### [Prompt]
The answer must be every line below that holds the word "yellow".

Scene edit records:
- - -

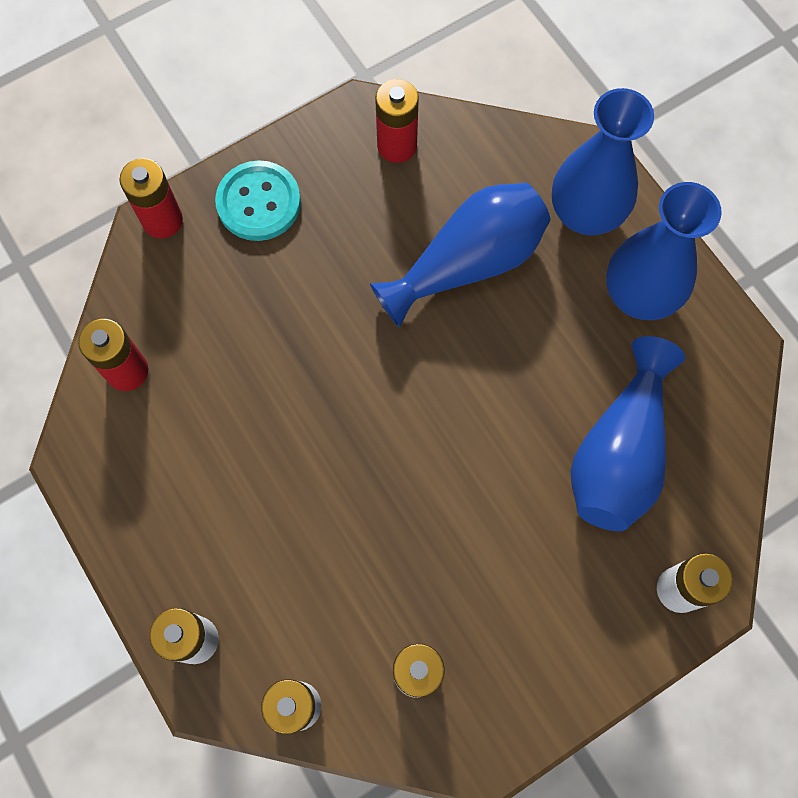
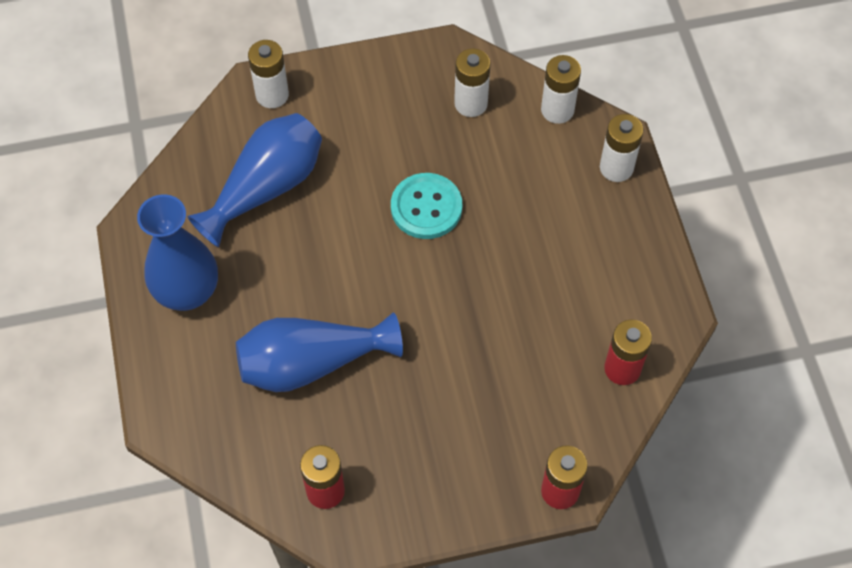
camera: 160 degrees left, 10 degrees down
turquoise button [215,160,301,241] -> turquoise button moved to [391,173,462,239]
blue vase [552,88,654,235] -> none

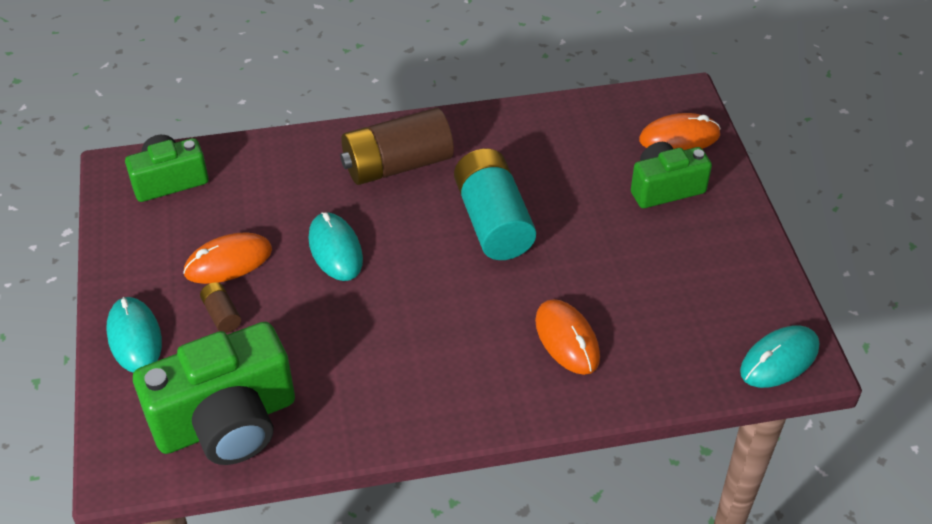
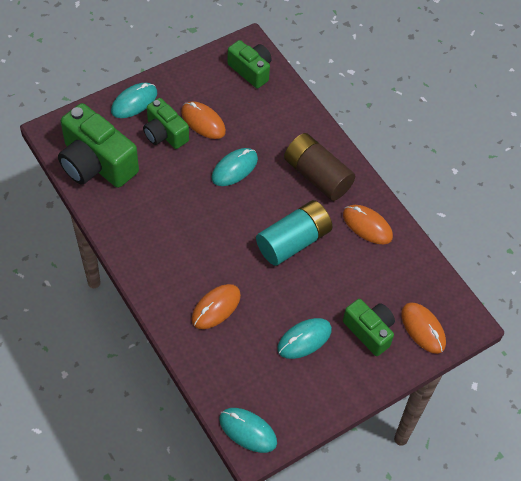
camera: 65 degrees right, 10 degrees up
brown battery [200,282,241,333] -> green camera [143,98,189,149]
none -> turquoise mouse [277,318,332,359]
none -> orange mouse [343,205,393,244]

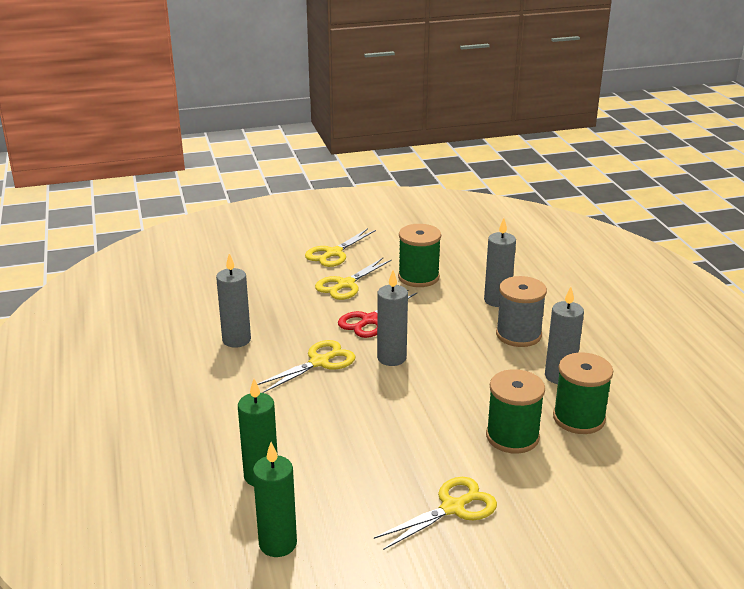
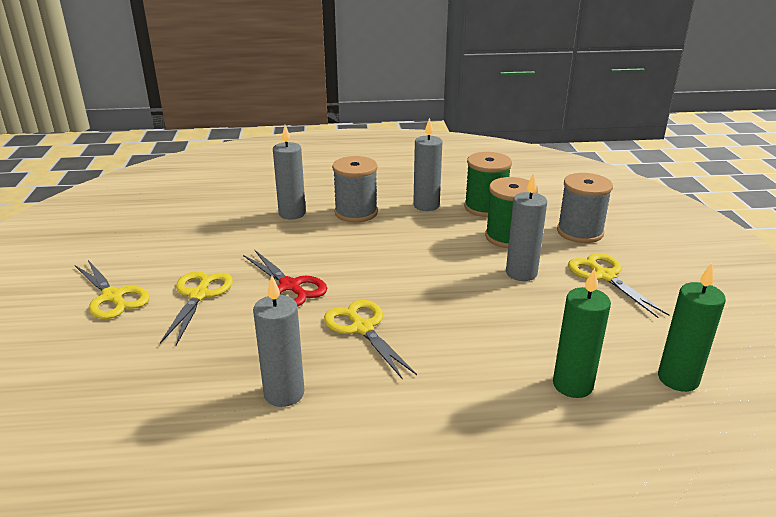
camera: 80 degrees left, 0 degrees up
yellow scissors [315,258,392,300] -> yellow scissors turned 135 degrees counterclockwise [160,271,233,345]
grey candle [377,270,408,366] -> grey candle moved to [506,173,547,281]
green spool [398,224,441,287] -> none
none -> grey spool [557,173,613,243]

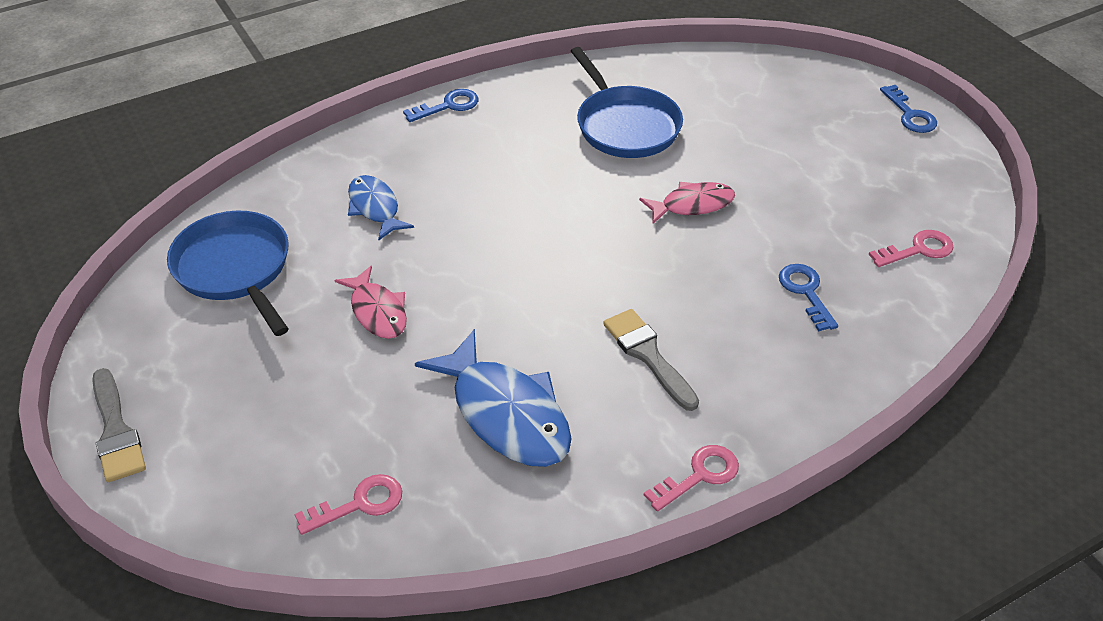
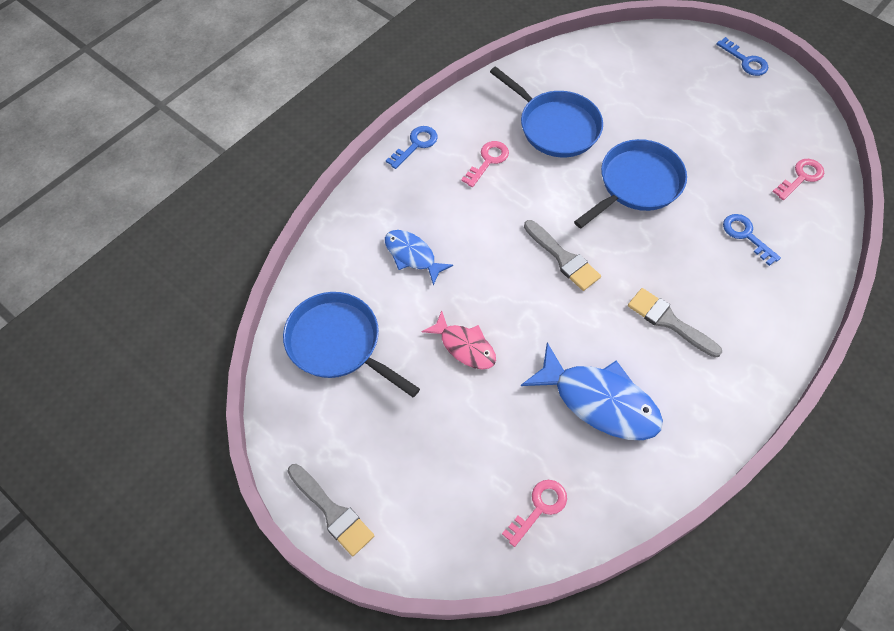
camera: 20 degrees left, 15 degrees up
pink fish [639,182,735,224] -> blue pan [574,139,687,228]
pink key [644,445,739,512] -> pink key moved to [461,141,509,187]
none -> grey brush [524,220,601,291]

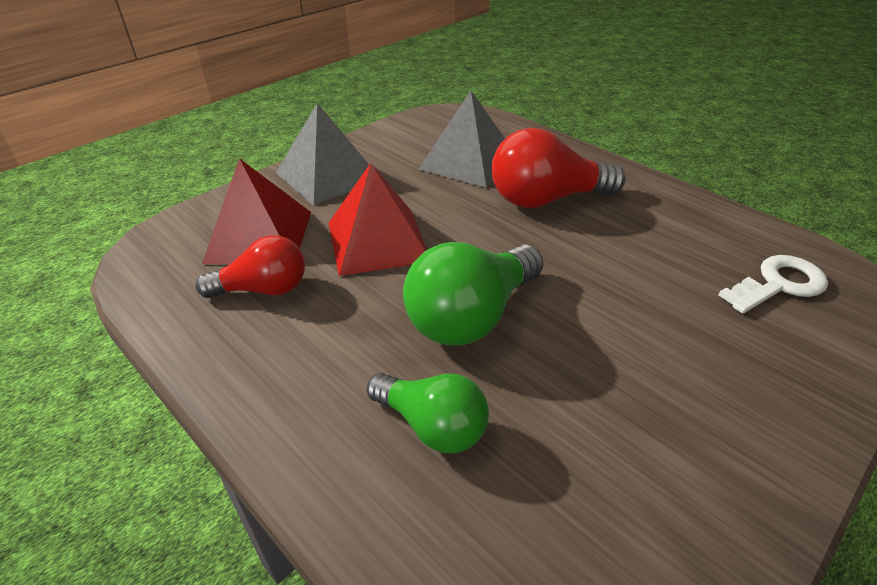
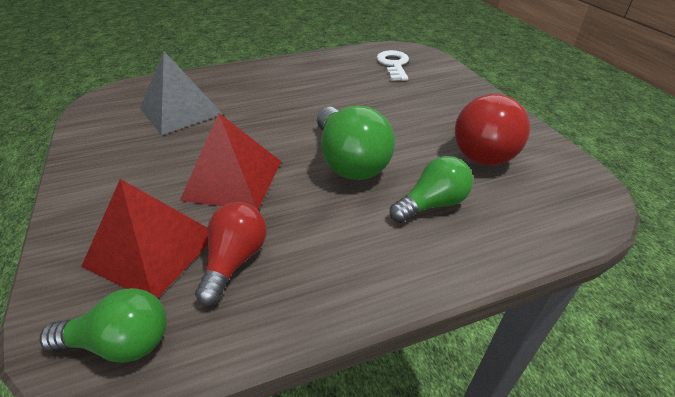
camera: 65 degrees left, 0 degrees up
grey pyramid [276,103,369,206] -> none
red light bulb [492,128,626,208] -> red light bulb moved to [454,94,530,166]
none -> green light bulb [40,288,167,363]

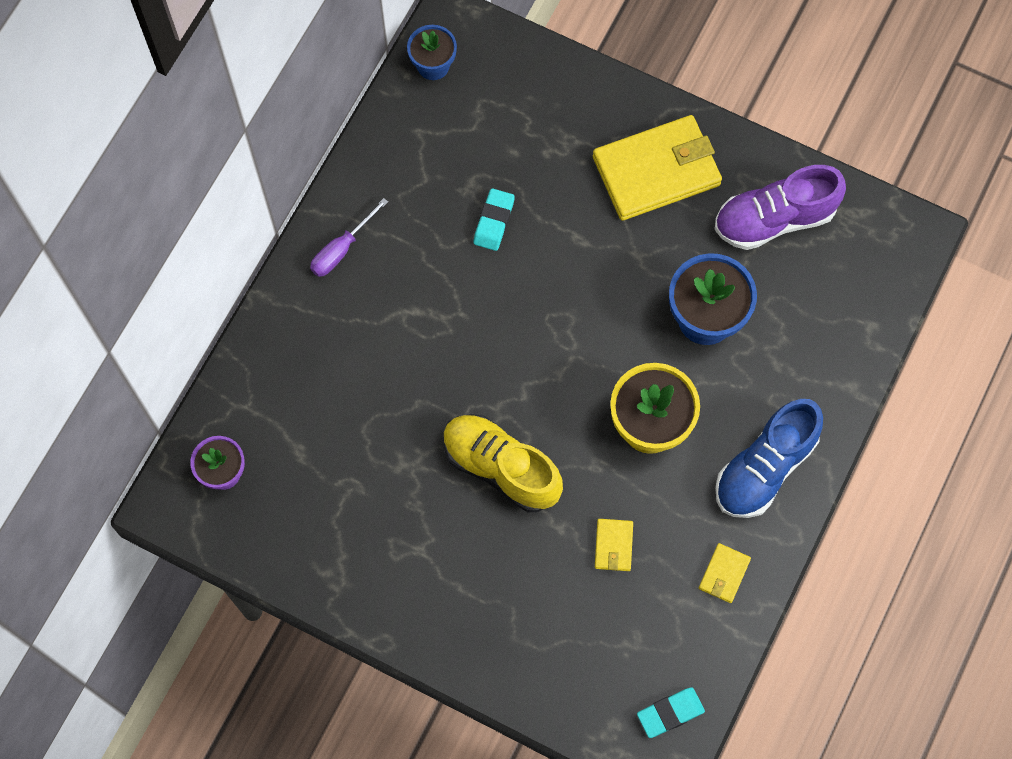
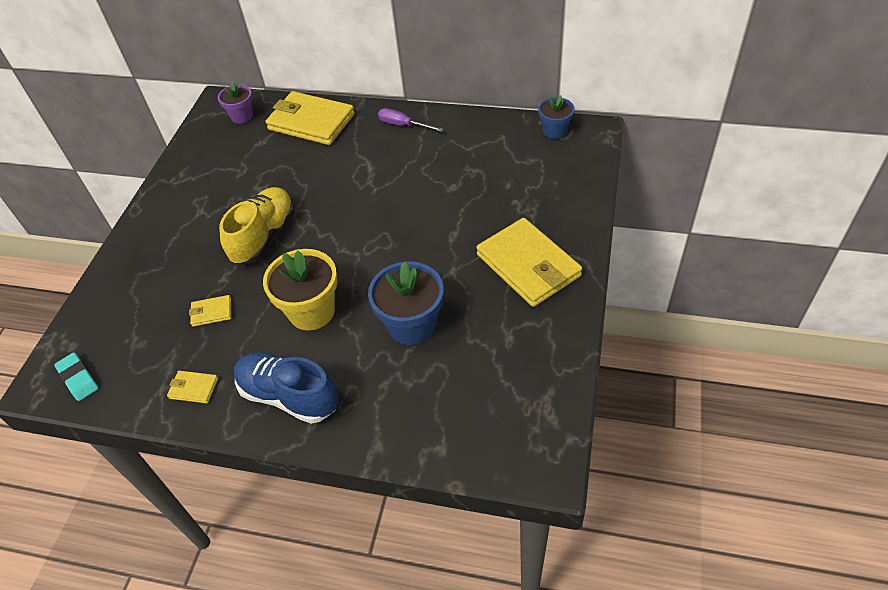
camera: 80 degrees right, 20 degrees down
turquoise eraser [473,188,515,251] -> none
purple shoe [715,165,846,250] -> none
none -> yellow wallet [266,91,355,145]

- - -

### [Your solution]
yellow scissors [315,258,392,300] -> yellow scissors turned 135 degrees counterclockwise [160,271,233,345]
none -> yellow wallet [266,91,355,145]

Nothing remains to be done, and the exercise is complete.